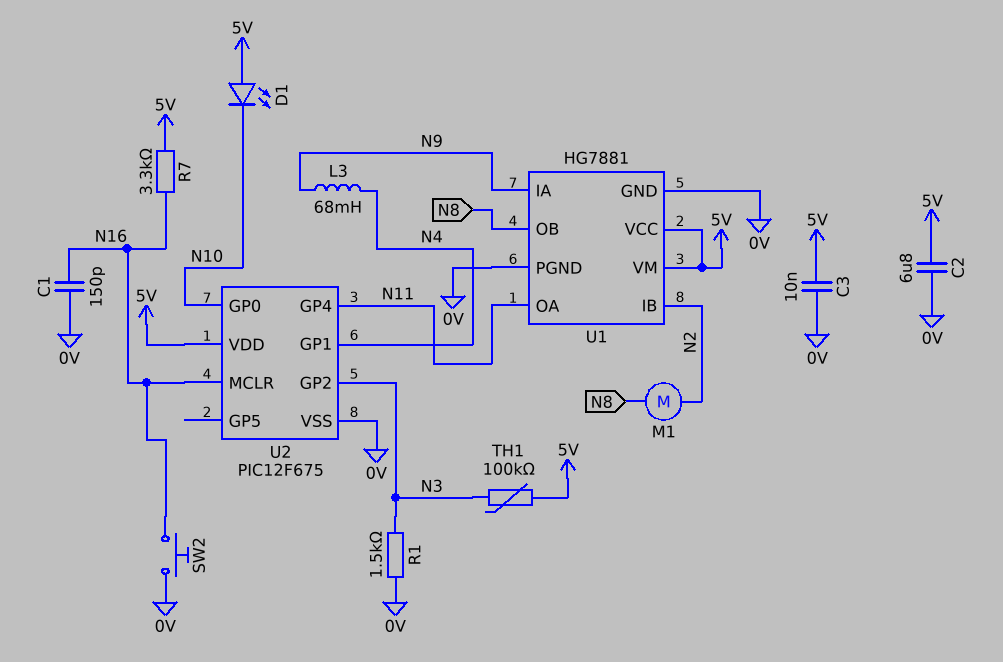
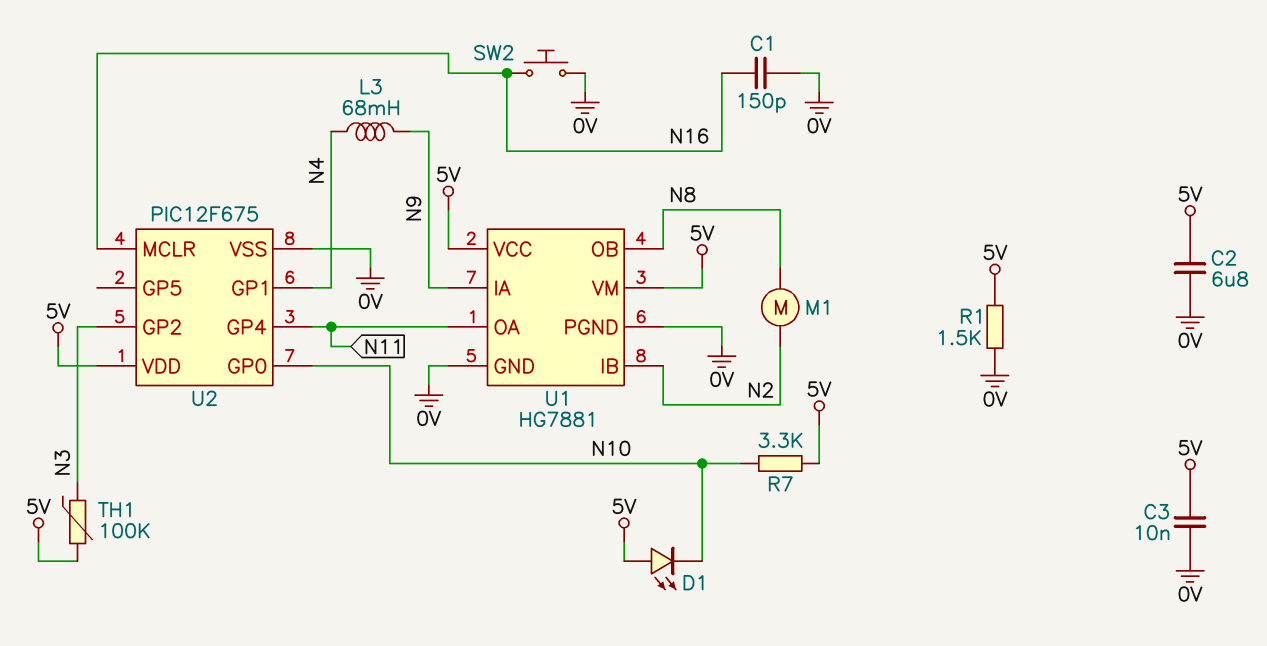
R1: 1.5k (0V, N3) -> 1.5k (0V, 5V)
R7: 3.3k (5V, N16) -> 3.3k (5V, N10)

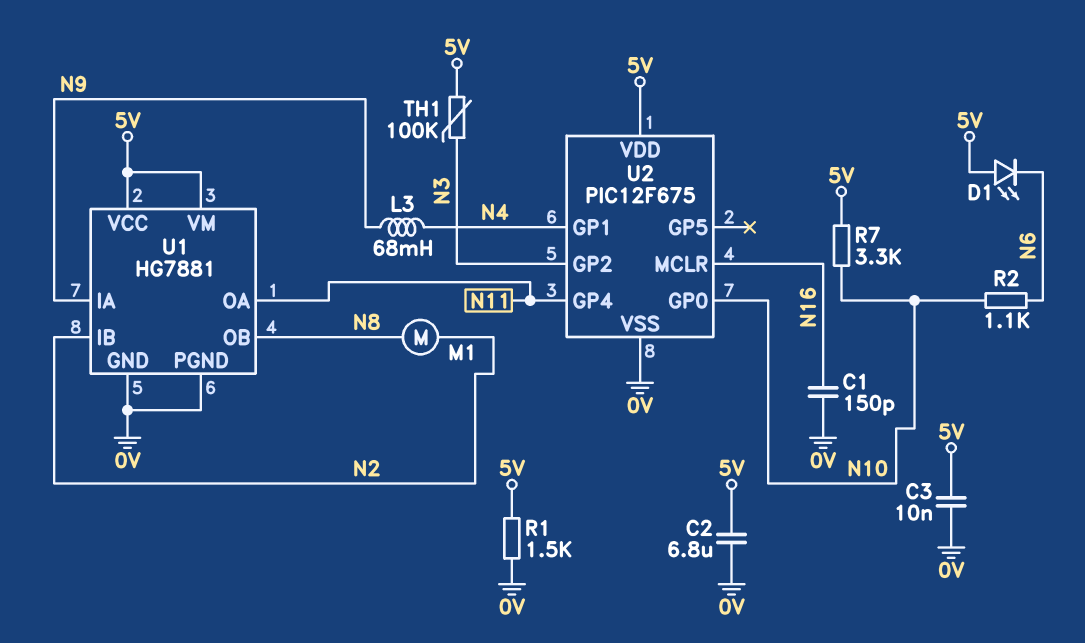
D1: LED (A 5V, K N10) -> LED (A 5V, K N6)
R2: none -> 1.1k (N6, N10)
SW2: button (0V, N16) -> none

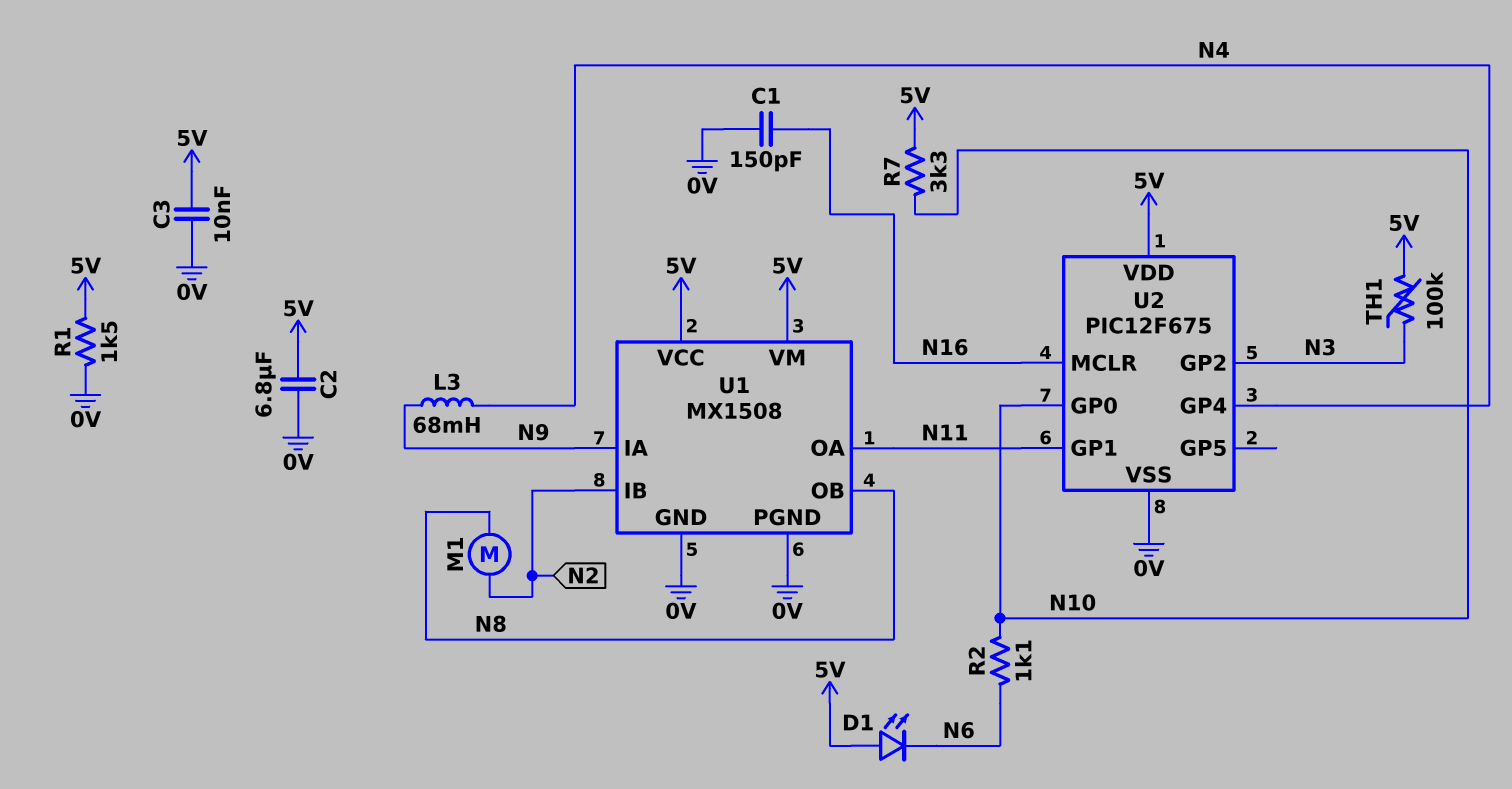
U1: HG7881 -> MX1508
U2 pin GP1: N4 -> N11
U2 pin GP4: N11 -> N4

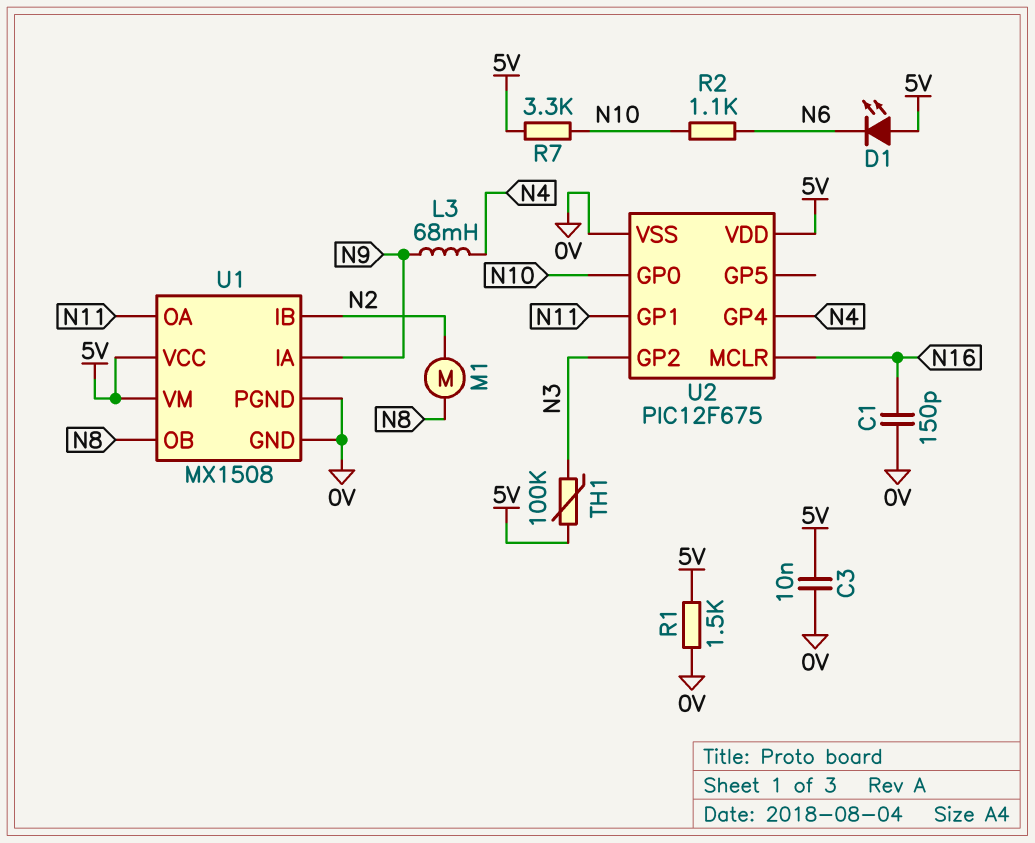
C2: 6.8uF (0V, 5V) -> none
--
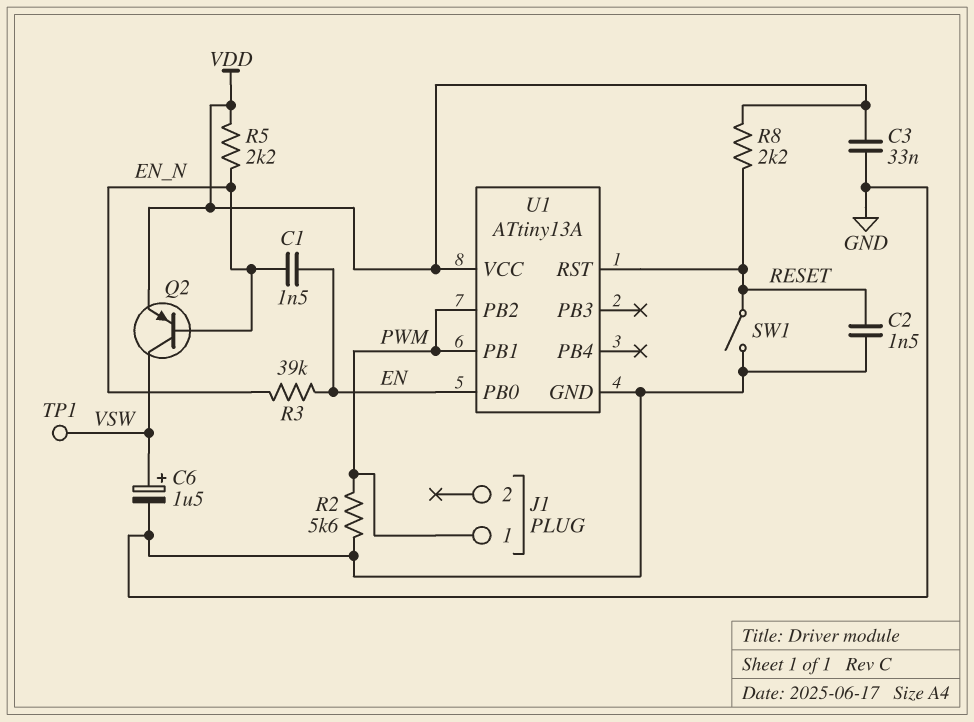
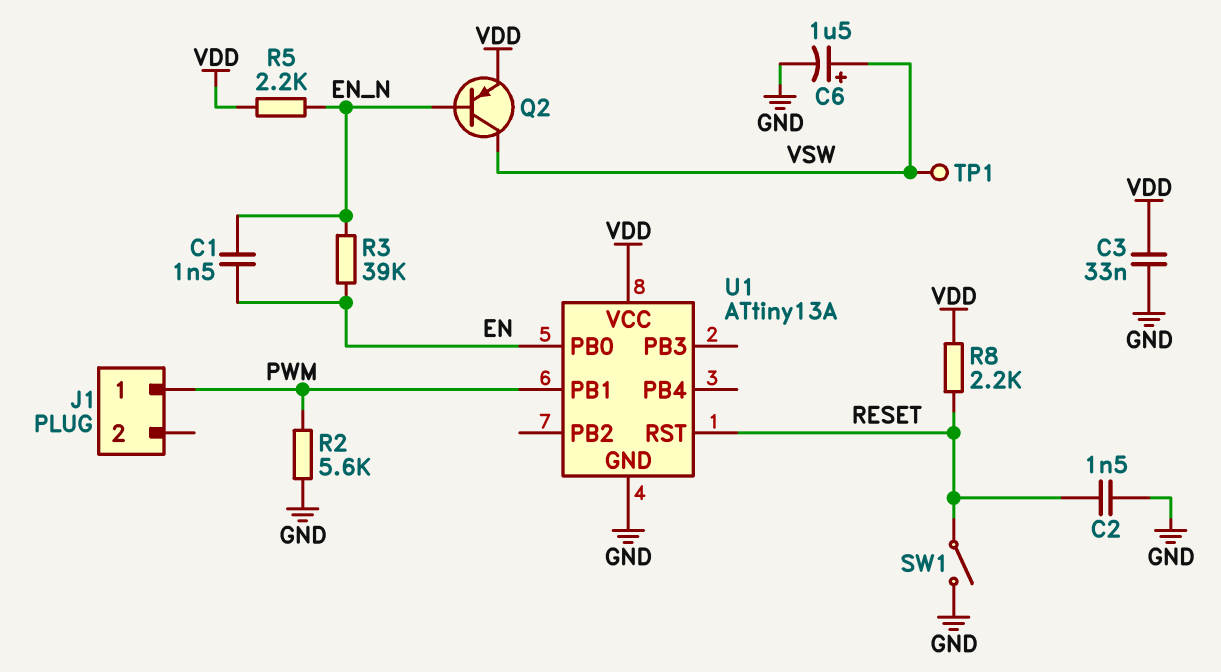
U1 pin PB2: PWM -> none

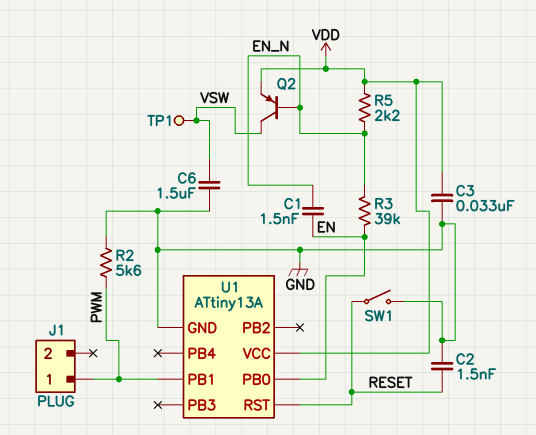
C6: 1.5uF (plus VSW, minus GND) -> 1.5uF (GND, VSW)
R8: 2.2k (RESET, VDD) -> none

Exercise objective: Output exactly the stretch of the listing that begins at the line containing "SW2: button (0V, N16) -> none" and ends at the line containing "C2: 6.8uF (0V, 5V) -> none", both kept. Omit pictures and everything else.

Response to the task:
SW2: button (0V, N16) -> none

U1: HG7881 -> MX1508
U2 pin GP1: N4 -> N11
U2 pin GP4: N11 -> N4

C2: 6.8uF (0V, 5V) -> none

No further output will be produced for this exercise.